## Task to complete:
Reproduce every line of the entries below word for word, leaving out the pictures.

## The data:
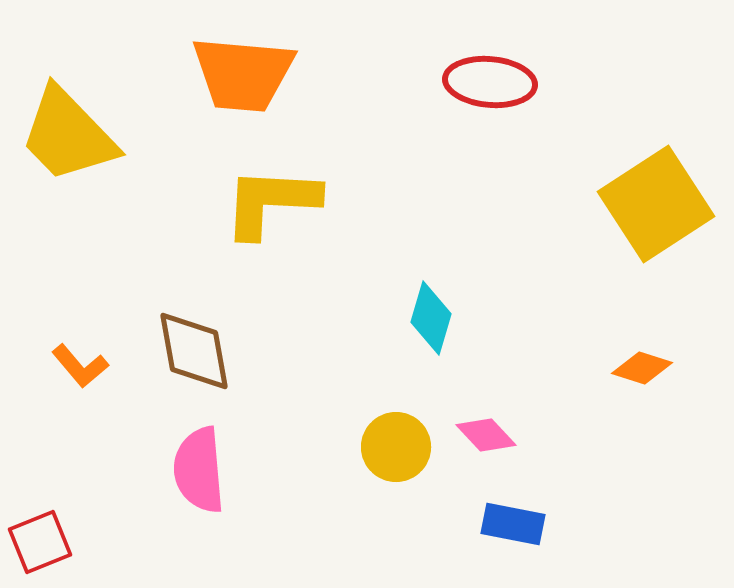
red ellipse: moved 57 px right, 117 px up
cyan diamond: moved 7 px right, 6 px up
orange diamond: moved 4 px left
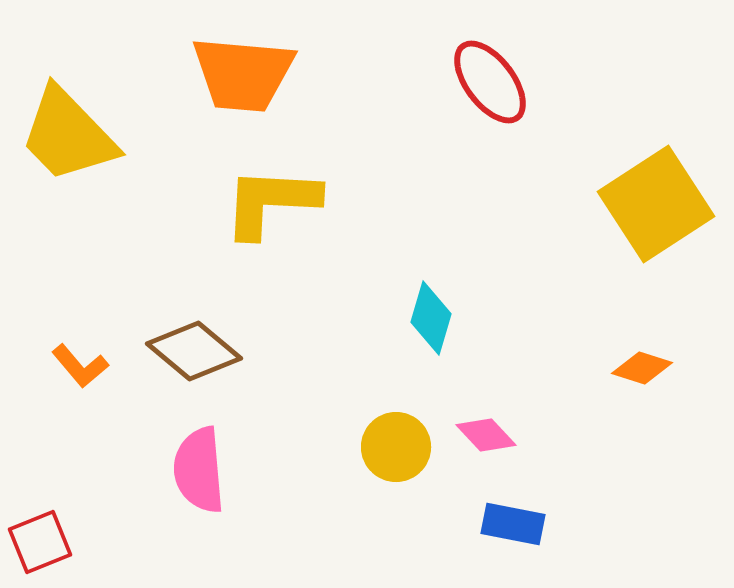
red ellipse: rotated 48 degrees clockwise
brown diamond: rotated 40 degrees counterclockwise
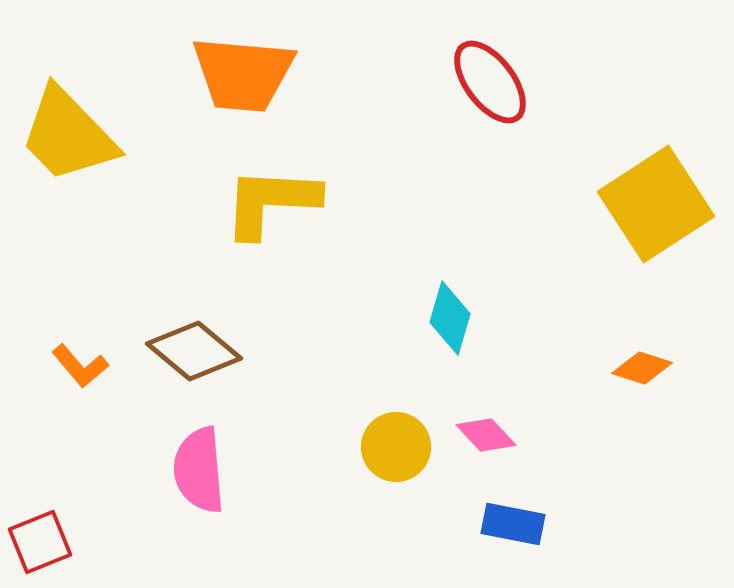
cyan diamond: moved 19 px right
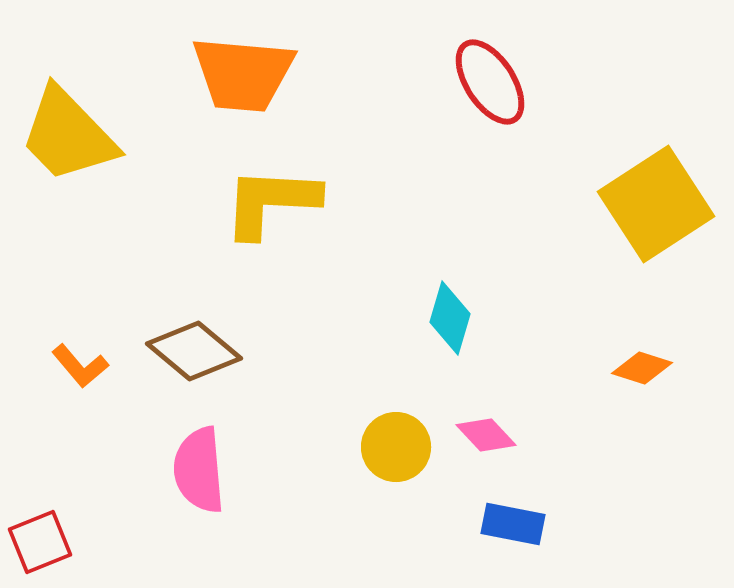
red ellipse: rotated 4 degrees clockwise
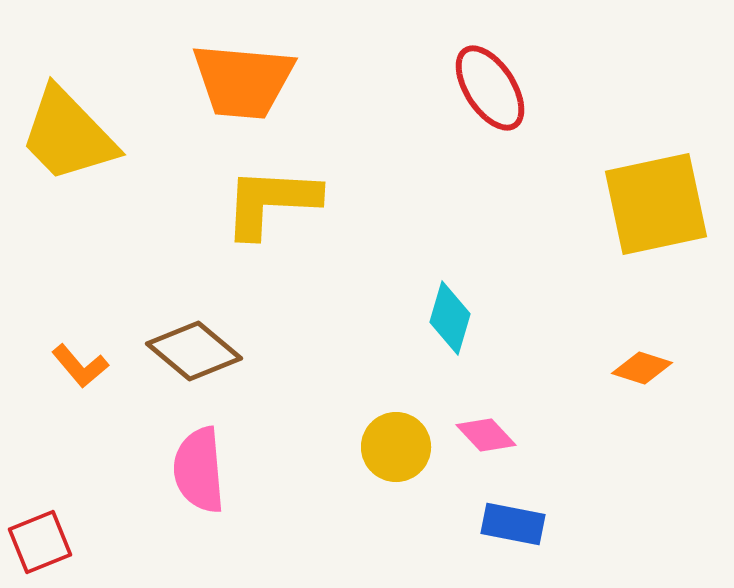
orange trapezoid: moved 7 px down
red ellipse: moved 6 px down
yellow square: rotated 21 degrees clockwise
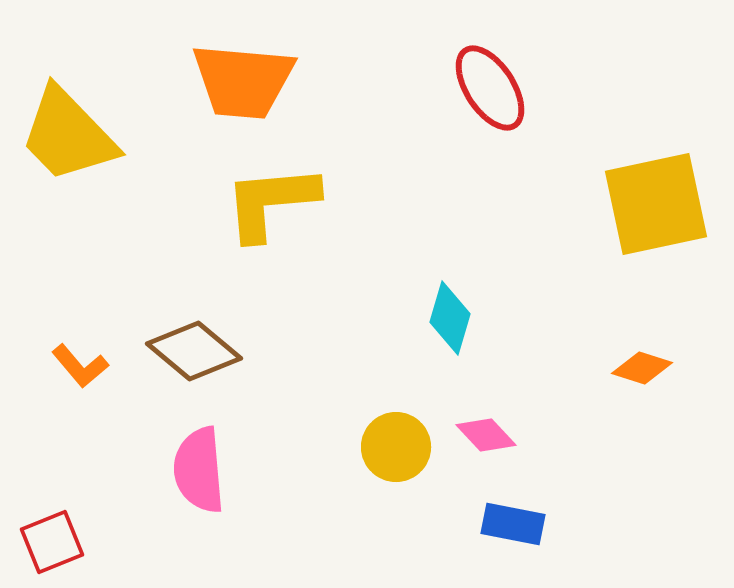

## Solution for this problem:
red ellipse: moved 57 px right, 117 px up
cyan diamond: moved 7 px right, 6 px up
orange diamond: moved 4 px left
red ellipse: rotated 48 degrees clockwise
brown diamond: rotated 40 degrees counterclockwise
cyan diamond: moved 19 px right
red ellipse: rotated 4 degrees clockwise
orange trapezoid: moved 7 px down
red ellipse: moved 6 px down
yellow square: rotated 21 degrees clockwise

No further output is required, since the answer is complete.